Activity - Give again, word for word, each line below starting at the one that contains "(219, 371) = (116, 415): white" and ending at the one that contains "(522, 584) = (563, 182): red".

=== Source data ===

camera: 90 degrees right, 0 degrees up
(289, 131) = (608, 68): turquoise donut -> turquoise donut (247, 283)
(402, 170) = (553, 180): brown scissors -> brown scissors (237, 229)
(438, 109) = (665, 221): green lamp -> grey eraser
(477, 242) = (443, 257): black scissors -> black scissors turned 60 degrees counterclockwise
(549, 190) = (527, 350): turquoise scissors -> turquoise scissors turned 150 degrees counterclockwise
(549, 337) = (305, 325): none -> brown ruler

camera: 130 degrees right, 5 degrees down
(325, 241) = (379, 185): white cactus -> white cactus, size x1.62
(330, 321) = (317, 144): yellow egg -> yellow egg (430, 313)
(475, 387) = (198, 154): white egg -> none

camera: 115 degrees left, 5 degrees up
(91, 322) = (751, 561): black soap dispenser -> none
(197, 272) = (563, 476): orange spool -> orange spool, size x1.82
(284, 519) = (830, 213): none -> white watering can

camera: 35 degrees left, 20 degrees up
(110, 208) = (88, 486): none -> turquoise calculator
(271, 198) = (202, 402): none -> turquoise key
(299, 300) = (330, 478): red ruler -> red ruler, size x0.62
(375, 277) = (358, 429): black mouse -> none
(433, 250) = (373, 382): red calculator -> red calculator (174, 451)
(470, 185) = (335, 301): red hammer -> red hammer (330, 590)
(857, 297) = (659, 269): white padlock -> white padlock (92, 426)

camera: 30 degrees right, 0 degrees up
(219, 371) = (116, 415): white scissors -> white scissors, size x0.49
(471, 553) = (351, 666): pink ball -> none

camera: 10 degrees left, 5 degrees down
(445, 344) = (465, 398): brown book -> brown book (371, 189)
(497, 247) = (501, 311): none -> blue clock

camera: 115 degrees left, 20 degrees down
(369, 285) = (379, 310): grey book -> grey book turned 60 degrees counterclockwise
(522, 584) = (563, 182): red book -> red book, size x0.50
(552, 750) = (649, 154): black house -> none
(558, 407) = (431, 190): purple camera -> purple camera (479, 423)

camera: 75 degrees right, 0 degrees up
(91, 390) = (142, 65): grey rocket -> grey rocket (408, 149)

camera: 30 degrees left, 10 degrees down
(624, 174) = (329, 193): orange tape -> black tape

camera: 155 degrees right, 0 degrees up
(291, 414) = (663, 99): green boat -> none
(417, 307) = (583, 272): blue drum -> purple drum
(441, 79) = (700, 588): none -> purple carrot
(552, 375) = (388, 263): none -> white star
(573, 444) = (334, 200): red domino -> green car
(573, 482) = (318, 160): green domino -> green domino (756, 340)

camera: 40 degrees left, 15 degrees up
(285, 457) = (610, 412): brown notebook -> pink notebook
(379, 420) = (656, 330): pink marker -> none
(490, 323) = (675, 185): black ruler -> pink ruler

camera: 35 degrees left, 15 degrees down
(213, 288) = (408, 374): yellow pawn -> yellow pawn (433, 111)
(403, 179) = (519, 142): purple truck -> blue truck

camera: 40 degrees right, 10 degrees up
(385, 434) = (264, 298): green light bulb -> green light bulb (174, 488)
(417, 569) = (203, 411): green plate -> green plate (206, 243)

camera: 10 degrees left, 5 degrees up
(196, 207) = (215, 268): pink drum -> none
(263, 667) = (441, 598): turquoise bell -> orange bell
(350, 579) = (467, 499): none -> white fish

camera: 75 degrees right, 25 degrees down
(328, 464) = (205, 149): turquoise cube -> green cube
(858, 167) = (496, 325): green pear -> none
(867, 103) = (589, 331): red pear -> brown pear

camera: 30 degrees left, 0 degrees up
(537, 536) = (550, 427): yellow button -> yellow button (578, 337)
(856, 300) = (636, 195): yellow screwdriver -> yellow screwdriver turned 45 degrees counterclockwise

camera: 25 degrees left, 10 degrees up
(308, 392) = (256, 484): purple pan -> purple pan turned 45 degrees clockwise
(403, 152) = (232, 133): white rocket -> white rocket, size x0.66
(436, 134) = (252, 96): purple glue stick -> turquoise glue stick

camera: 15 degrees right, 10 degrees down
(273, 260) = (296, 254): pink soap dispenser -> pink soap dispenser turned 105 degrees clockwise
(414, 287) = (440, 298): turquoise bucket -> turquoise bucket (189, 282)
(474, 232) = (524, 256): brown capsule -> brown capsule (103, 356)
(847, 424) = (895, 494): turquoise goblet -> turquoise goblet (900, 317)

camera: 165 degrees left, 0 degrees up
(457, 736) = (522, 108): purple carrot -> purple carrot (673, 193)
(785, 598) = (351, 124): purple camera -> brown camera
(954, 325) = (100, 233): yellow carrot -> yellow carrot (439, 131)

===

Expected output -
(219, 371) = (116, 415): white scissors -> white scissors, size x0.49
(471, 553) = (351, 666): pink ball -> none

camera: 10 degrees left, 5 degrees down
(445, 344) = (465, 398): brown book -> brown book (371, 189)
(497, 247) = (501, 311): none -> blue clock

camera: 115 degrees left, 20 degrees down
(369, 285) = (379, 310): grey book -> grey book turned 60 degrees counterclockwise
(522, 584) = (563, 182): red book -> red book, size x0.50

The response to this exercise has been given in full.